IL TUO COMPITO:
Seleziona nei record tutte le righe in cui compare la parola "tree" e copiale.

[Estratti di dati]
########################################
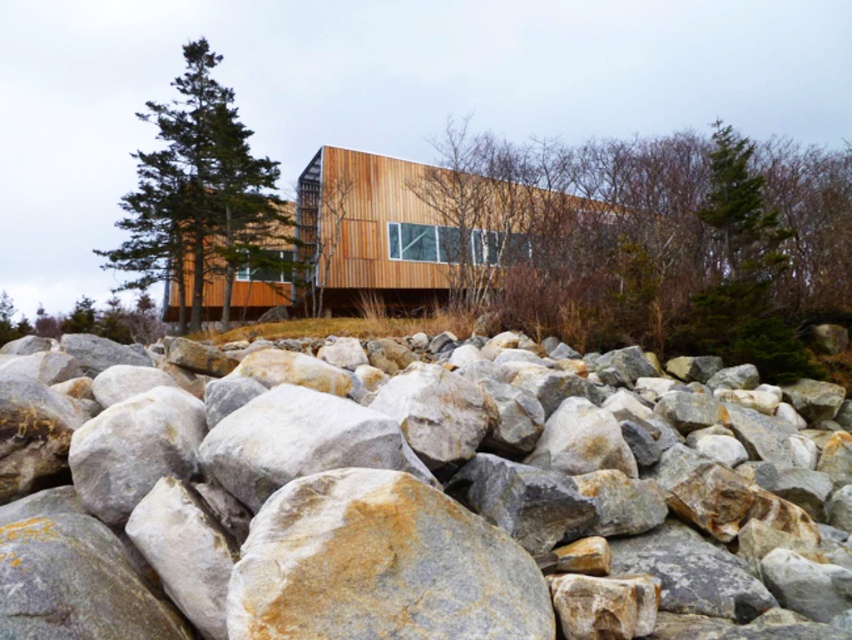
Question: Which point is farther from the camera taking this photo?

Choices:
 (A) (594, 314)
 (B) (171, 278)
 (C) (786, 522)
 (D) (373, 515)

Answer: (B)

Question: Which point is closer to the camera?

Choices:
 (A) green leafy tree at center
 (B) green matte tree at upper left
 (C) gray/textured rock at center

Answer: (C)

Question: Which point is closer to the camera?

Choices:
 (A) (343, 492)
 (B) (825, 250)

Answer: (A)

Question: In this image, where is green leafy tree at center located relative to green matte tree at upper left?

Choices:
 (A) right
 (B) left

Answer: (A)

Question: Is gray/granite rocks at center to the left of green matte tree at upper left from the viewer's perspective?

Choices:
 (A) yes
 (B) no

Answer: (B)

Question: In this image, where is green leafy tree at center located relative to green matte tree at upper left?

Choices:
 (A) left
 (B) right

Answer: (B)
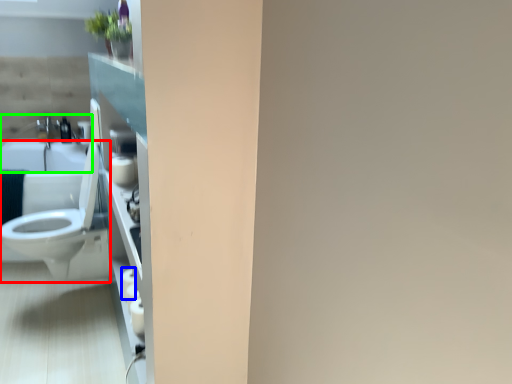
Question: Which is farther away from toilet (highlighted by a red box)? toilet paper (highlighted by a blue box) or sink (highlighted by a green box)?

Choices:
 (A) toilet paper
 (B) sink

Answer: (B)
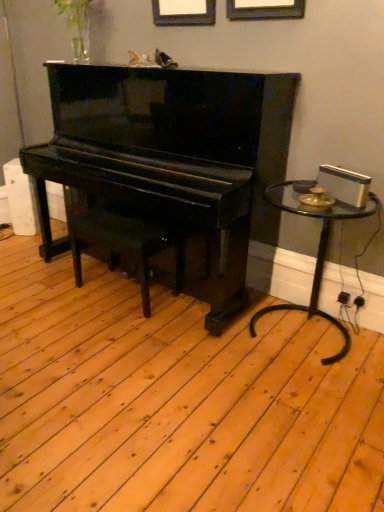
Question: From a real-world perspective, is transparent glass table at right on top of black polished wood music stool at center?

Choices:
 (A) no
 (B) yes

Answer: (B)

Question: Considering the relative positions of transparent glass table at right and black polished wood music stool at center in the image provided, is transparent glass table at right behind black polished wood music stool at center?

Choices:
 (A) no
 (B) yes

Answer: (A)

Question: Is transparent glass table at right thinner than black polished wood music stool at center?

Choices:
 (A) yes
 (B) no

Answer: (B)

Question: Could you tell me if transparent glass table at right is turned towards black polished wood music stool at center?

Choices:
 (A) no
 (B) yes

Answer: (A)

Question: Is transparent glass table at right positioned in front of black polished wood music stool at center?

Choices:
 (A) no
 (B) yes

Answer: (B)

Question: Does transparent glass table at right touch black polished wood music stool at center?

Choices:
 (A) yes
 (B) no

Answer: (B)

Question: Considering the relative sizes of black polished wood music stool at center and glossy black piano at center in the image provided, is black polished wood music stool at center shorter than glossy black piano at center?

Choices:
 (A) no
 (B) yes

Answer: (B)

Question: Considering the relative sizes of black polished wood music stool at center and glossy black piano at center in the image provided, is black polished wood music stool at center wider than glossy black piano at center?

Choices:
 (A) no
 (B) yes

Answer: (A)

Question: Can we say black polished wood music stool at center lies outside glossy black piano at center?

Choices:
 (A) no
 (B) yes

Answer: (A)

Question: From a real-world perspective, is black polished wood music stool at center under glossy black piano at center?

Choices:
 (A) yes
 (B) no

Answer: (A)

Question: Does black polished wood music stool at center have a greater height compared to glossy black piano at center?

Choices:
 (A) no
 (B) yes

Answer: (A)

Question: Is black polished wood music stool at center oriented towards glossy black piano at center?

Choices:
 (A) yes
 (B) no

Answer: (A)

Question: From the image's perspective, would you say black polished wood music stool at center is shown under transparent glass table at right?

Choices:
 (A) no
 (B) yes

Answer: (A)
########################################
SOLUZIONE:
 (A) green leafy tree at center
 (B) green matte tree at upper left
Question: In this image, where is green leafy tree at center located relative to green matte tree at upper left?
Question: Is gray/granite rocks at center to the left of green matte tree at upper left from the viewer's perspective?
Question: In this image, where is green leafy tree at center located relative to green matte tree at upper left?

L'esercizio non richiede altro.